Exercise:
Could you print the entries below exactly, starting at the line that contains "relocated,serce/szary,[680 274 63" and stopping after the last one?

Scene difference descriptions
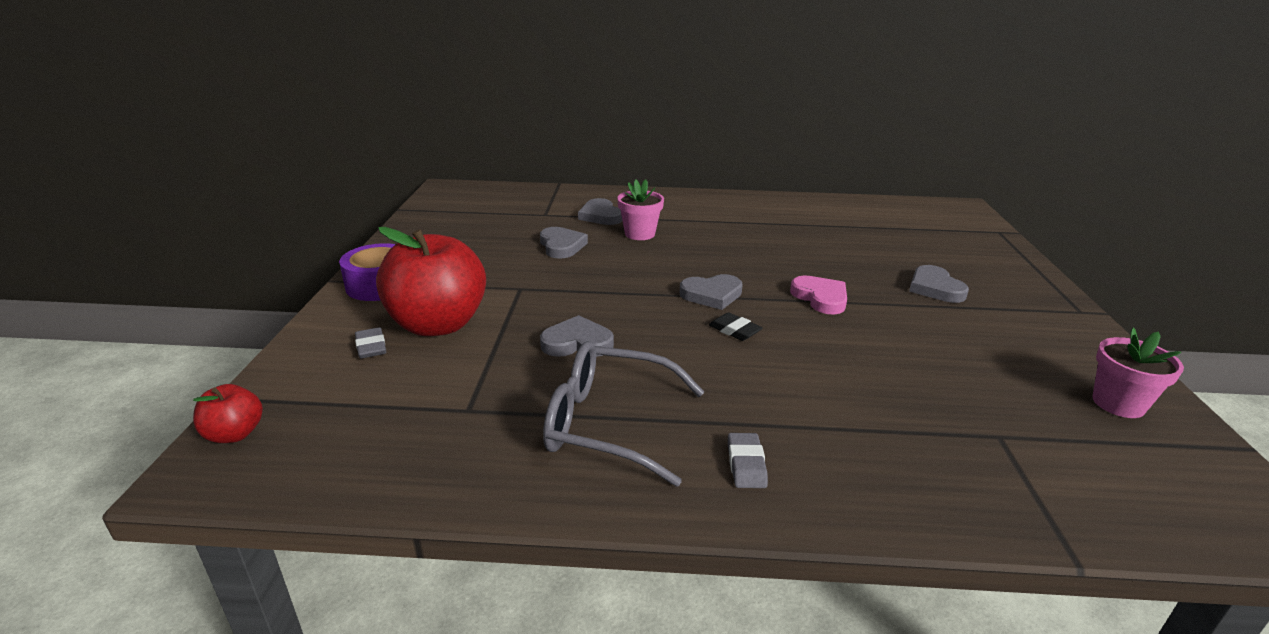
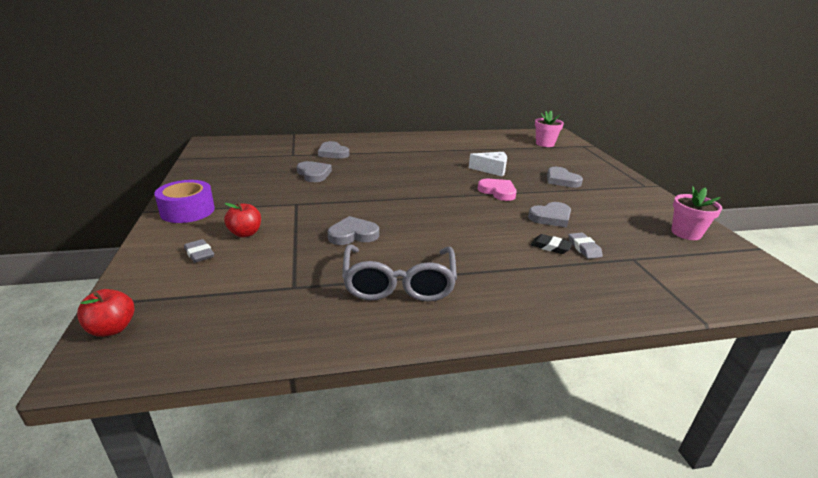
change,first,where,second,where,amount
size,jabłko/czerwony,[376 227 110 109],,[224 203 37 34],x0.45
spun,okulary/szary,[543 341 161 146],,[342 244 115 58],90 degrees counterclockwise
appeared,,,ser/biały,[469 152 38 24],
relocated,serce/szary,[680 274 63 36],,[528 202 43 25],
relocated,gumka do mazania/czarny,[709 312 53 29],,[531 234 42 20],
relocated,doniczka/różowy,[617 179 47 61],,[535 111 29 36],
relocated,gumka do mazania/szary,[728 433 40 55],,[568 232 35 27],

The answer:
relocated,serce/szary,[680 274 63 36],,[528 202 43 25],
relocated,gumka do mazania/czarny,[709 312 53 29],,[531 234 42 20],
relocated,doniczka/różowy,[617 179 47 61],,[535 111 29 36],
relocated,gumka do mazania/szary,[728 433 40 55],,[568 232 35 27],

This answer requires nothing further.